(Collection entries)
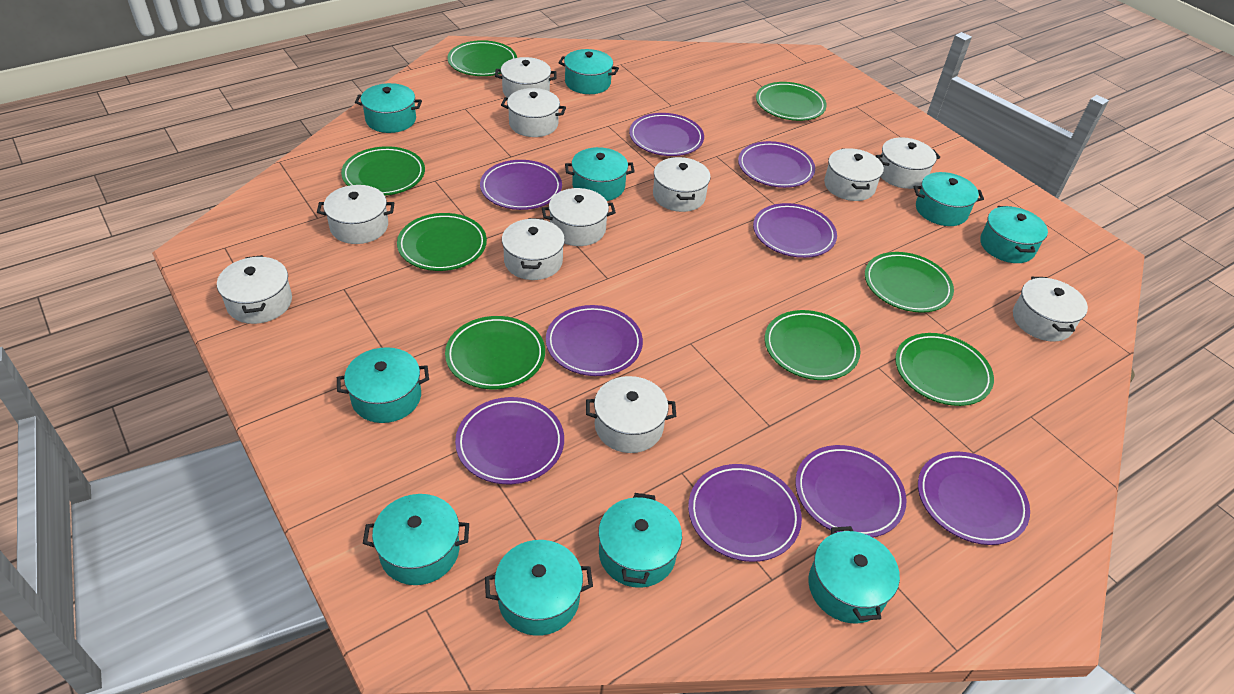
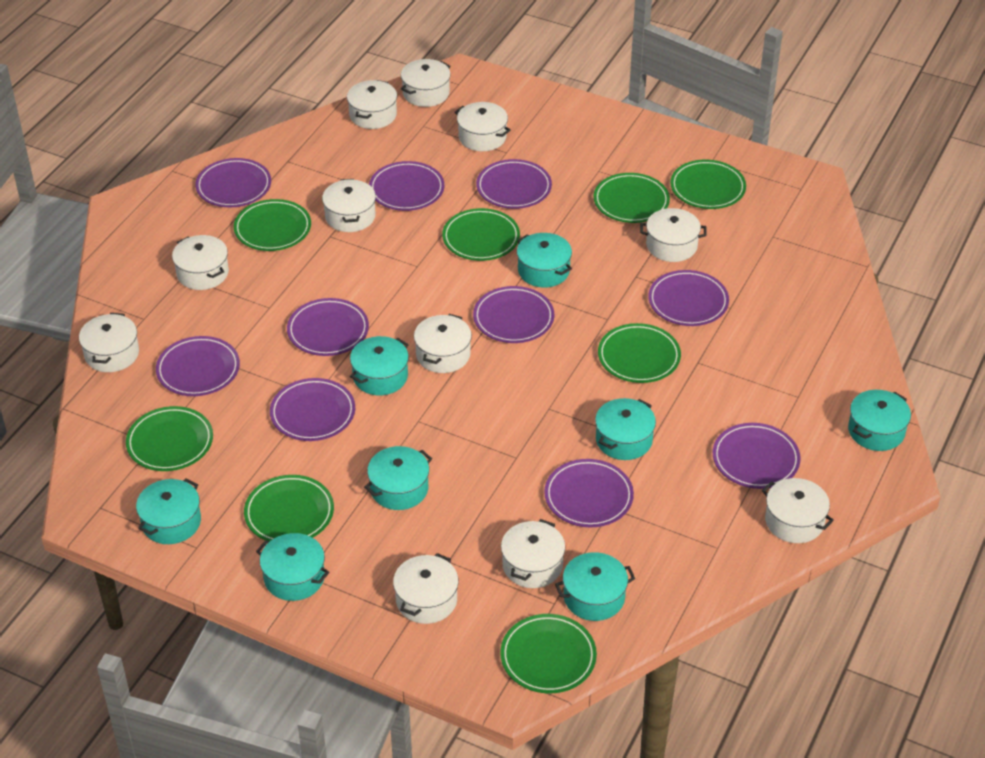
purple plate: 9 -> 10
turquoise pot: 10 -> 8

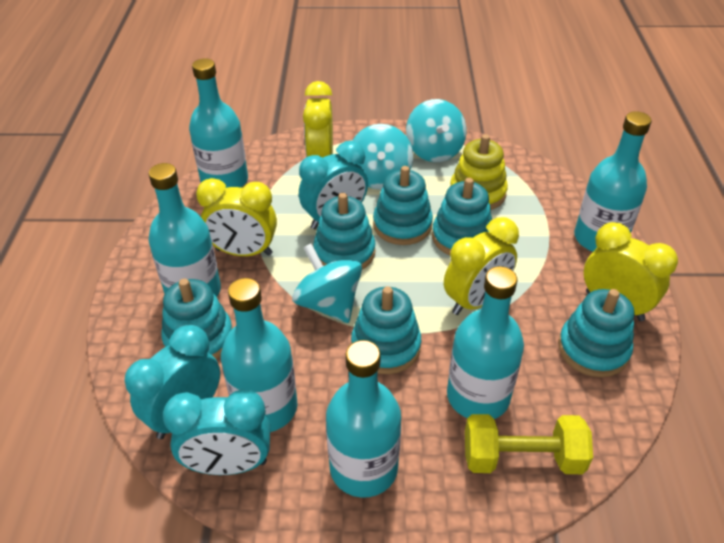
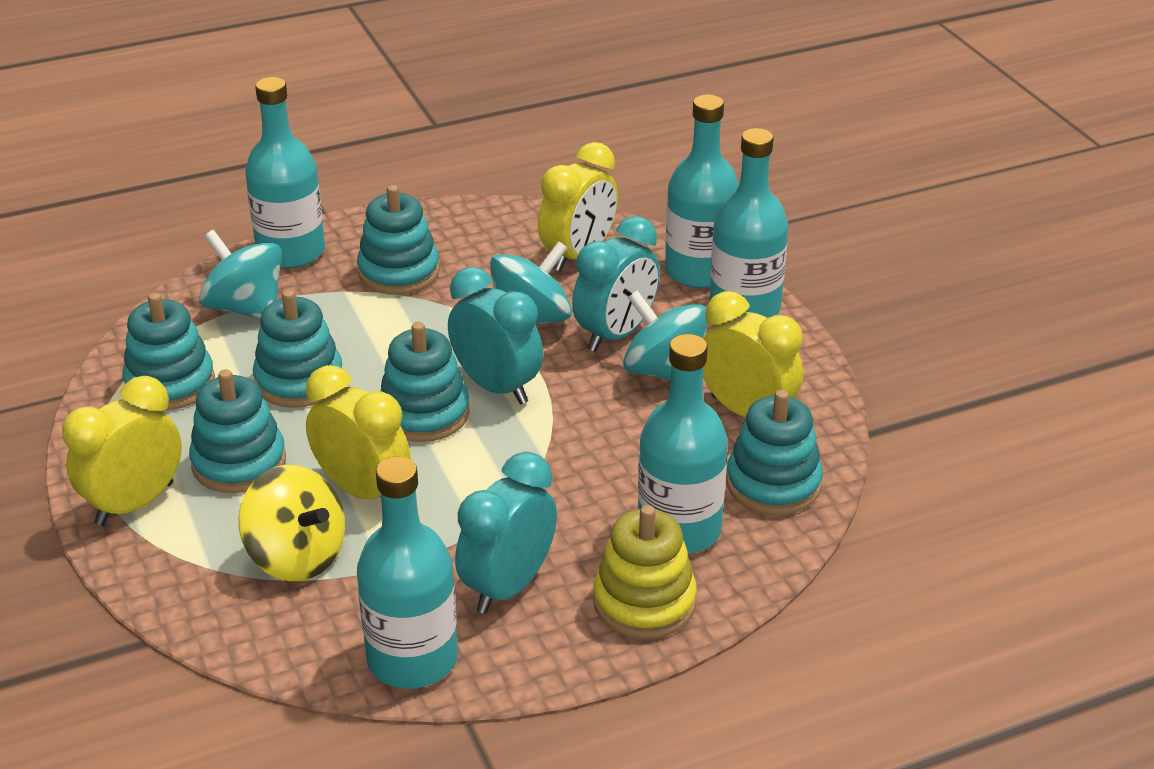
turquoise bottle: 6 -> 5
yellow dumbbell: 1 -> 0
yellow spinning top: 0 -> 1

== Work instructions ==
Scan the data above for the word "yellow". Copy every line in which it is found.

== Answer to the problem ==
yellow dumbbell: 1 -> 0
yellow spinning top: 0 -> 1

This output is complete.